● **What you will do**: The number needed is how many lines in these entries contain "AGND"; give it alone.

── Material provided

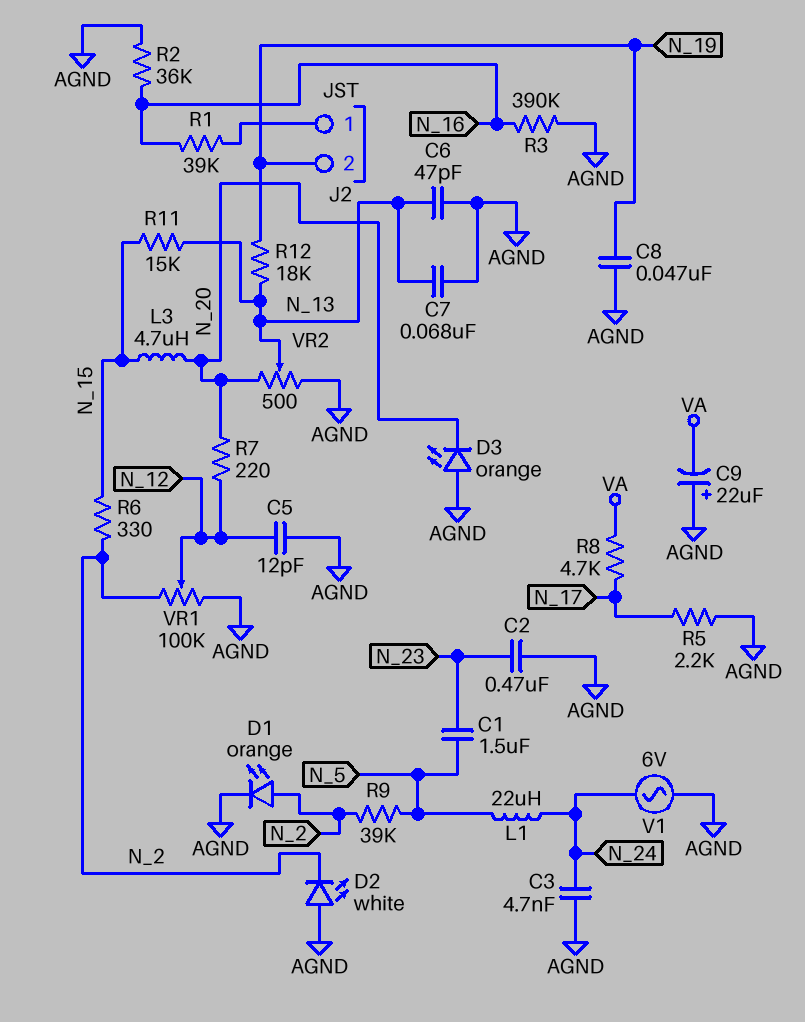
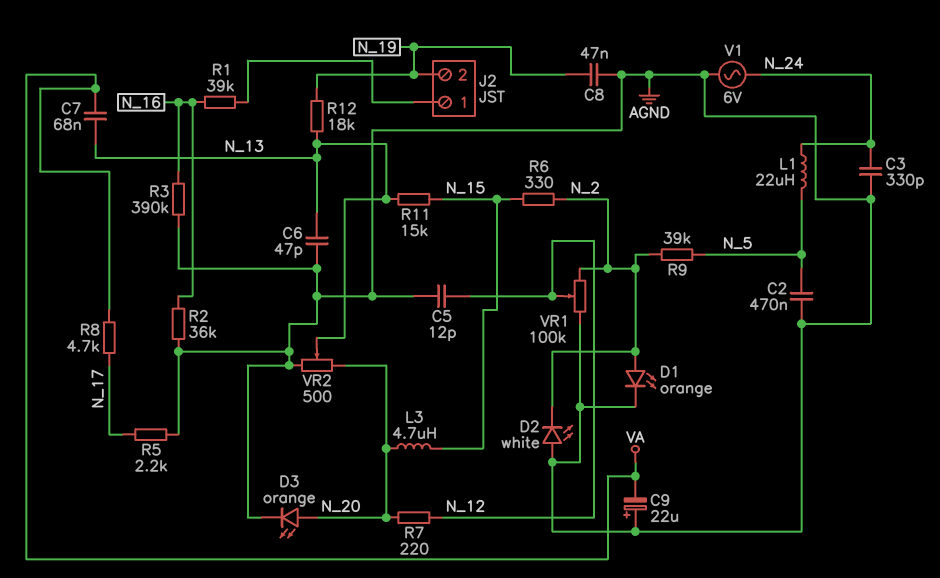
C1: 1.5uF (N_5, N_23) -> none
C2: 470nF (AGND, N_23) -> 470nF (AGND, N_5)
C3: 4.7nF (AGND, N_24) -> 330pF (AGND, N_24)
C7: 68nF (AGND, N_13) -> 68nF (N_13, VA)
D3: LED orange (A AGND, K N_20) -> LED orange (A N_20, K AGND)

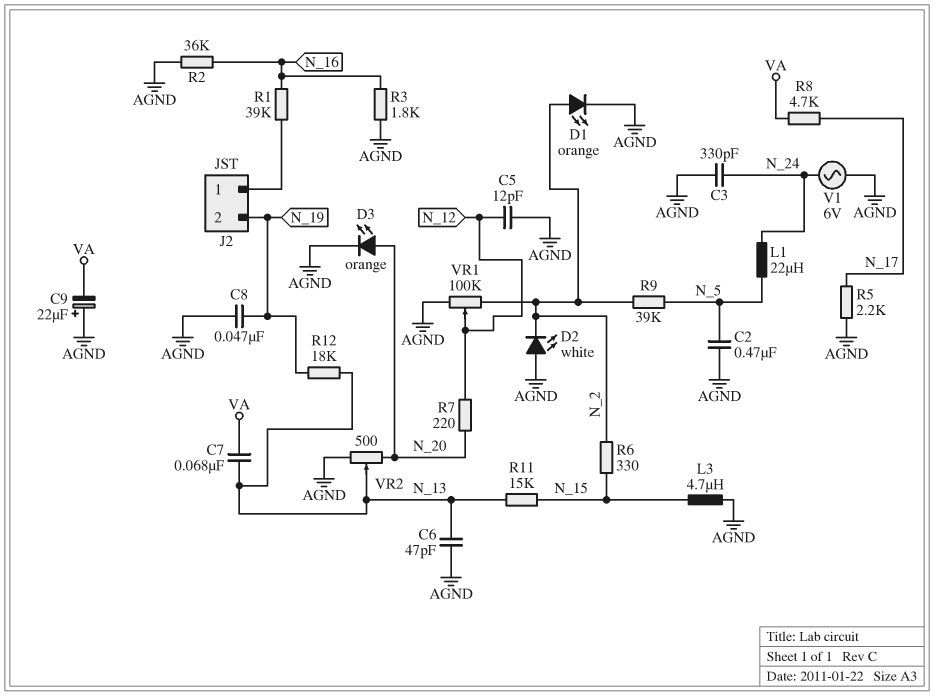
L3: 4.7uH (N_15, N_20) -> 4.7uH (AGND, N_15)
R3: 390k (AGND, N_16) -> 1.8k (AGND, N_16)

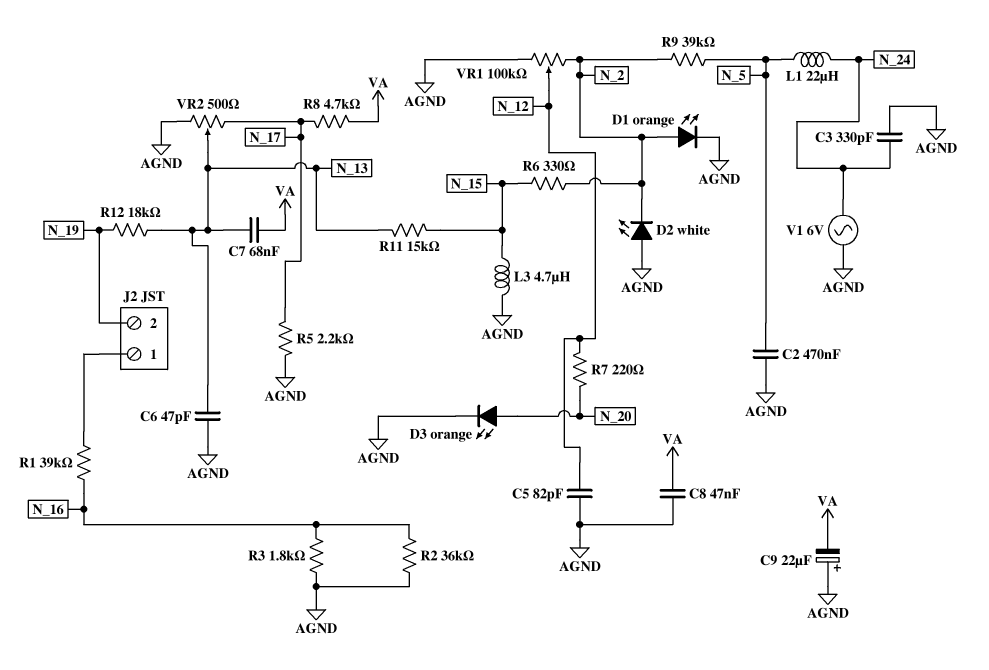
C5: 12pF (AGND, N_12) -> 82pF (AGND, N_12)
C8: 47nF (AGND, N_19) -> 47nF (AGND, VA)
VR2: 500 (AGND, N_20, wiper N_13) -> 500 (AGND, N_17, wiper N_13)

────

● **Result below**: 9